***** Record excerpts *****

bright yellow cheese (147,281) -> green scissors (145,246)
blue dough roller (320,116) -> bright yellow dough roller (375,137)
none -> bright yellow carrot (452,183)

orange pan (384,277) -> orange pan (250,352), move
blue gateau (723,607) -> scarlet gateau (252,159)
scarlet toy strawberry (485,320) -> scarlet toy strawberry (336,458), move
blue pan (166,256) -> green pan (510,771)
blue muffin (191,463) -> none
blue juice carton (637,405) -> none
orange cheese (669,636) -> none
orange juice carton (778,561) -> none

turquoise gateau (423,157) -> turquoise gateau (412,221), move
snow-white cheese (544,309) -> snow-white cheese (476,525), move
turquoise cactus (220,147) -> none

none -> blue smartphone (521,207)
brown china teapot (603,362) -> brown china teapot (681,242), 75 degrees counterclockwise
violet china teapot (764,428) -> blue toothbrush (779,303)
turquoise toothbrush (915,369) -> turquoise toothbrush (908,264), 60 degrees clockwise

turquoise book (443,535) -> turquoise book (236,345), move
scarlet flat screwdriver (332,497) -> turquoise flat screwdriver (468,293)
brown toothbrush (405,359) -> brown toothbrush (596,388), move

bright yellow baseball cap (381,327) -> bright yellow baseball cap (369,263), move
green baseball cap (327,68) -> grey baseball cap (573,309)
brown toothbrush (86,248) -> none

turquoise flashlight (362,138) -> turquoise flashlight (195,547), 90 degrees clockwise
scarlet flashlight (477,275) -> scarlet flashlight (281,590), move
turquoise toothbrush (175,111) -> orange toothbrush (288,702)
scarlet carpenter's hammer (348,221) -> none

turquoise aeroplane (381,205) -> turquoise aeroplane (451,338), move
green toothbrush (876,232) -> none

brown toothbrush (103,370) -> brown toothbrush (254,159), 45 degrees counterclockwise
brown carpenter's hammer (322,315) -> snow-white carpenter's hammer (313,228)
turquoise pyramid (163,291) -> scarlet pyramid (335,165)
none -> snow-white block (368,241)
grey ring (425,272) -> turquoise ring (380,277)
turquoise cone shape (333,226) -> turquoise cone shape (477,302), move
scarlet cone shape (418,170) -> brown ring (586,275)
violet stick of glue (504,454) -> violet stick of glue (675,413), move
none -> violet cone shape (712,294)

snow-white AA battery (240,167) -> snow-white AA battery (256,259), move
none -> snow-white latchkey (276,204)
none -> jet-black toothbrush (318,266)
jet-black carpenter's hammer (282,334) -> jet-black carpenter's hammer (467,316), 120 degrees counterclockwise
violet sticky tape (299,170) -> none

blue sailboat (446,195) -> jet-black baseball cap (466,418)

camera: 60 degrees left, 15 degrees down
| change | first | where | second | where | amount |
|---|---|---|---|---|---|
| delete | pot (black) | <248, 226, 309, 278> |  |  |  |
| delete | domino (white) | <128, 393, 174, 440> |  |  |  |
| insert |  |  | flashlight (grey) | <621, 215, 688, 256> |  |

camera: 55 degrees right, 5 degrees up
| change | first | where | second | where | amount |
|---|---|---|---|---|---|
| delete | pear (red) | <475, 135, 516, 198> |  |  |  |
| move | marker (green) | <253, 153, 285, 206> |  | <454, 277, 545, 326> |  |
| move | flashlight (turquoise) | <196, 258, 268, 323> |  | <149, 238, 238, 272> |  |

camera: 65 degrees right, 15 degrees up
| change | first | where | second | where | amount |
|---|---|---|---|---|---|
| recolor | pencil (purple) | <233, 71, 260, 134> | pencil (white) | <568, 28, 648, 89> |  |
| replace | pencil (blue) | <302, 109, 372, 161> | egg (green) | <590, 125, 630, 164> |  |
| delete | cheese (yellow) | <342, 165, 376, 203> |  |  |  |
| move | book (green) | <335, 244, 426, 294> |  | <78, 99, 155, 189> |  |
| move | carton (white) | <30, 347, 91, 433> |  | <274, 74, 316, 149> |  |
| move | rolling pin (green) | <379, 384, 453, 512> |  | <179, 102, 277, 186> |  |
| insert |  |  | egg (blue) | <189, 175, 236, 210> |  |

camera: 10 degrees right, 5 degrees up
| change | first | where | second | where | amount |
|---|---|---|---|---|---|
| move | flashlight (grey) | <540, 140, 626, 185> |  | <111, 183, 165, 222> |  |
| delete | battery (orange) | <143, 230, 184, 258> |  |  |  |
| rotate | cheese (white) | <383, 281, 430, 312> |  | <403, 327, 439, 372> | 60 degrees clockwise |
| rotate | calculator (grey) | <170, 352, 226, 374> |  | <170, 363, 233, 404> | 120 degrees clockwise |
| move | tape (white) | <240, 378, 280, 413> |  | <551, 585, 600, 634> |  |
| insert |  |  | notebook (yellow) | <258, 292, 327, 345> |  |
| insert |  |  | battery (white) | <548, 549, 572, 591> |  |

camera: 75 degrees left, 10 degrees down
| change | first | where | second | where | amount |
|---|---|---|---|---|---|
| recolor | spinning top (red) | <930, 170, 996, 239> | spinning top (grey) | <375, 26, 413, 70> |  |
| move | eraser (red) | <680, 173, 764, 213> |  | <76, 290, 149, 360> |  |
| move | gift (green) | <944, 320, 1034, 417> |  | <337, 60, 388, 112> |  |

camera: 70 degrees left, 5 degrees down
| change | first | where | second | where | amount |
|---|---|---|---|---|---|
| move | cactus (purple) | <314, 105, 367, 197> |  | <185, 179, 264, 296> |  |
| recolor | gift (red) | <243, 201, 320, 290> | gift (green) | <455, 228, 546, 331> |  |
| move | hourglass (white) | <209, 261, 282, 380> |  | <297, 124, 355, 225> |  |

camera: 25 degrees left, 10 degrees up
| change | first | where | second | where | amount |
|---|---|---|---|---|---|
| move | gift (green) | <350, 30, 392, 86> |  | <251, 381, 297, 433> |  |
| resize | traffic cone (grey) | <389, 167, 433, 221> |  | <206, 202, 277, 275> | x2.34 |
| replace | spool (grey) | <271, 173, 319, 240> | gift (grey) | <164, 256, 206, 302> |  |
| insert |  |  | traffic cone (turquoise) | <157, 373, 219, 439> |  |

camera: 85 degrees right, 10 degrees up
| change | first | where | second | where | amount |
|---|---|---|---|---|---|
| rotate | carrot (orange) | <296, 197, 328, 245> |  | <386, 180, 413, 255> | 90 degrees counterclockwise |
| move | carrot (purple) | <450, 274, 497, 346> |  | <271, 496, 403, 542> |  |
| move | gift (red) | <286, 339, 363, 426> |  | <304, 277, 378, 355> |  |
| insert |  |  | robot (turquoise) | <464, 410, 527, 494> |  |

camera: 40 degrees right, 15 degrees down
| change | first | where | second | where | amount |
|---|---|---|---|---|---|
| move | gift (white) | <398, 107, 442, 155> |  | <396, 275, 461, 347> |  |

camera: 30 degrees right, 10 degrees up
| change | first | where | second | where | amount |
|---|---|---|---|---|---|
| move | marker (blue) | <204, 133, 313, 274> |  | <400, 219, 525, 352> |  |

*****

▶ To do: Return every line from the entries that holds the string "marker".

▶ Problem solution:
| move | marker (green) | <253, 153, 285, 206> |  | <454, 277, 545, 326> |  |
| move | marker (blue) | <204, 133, 313, 274> |  | <400, 219, 525, 352> |  |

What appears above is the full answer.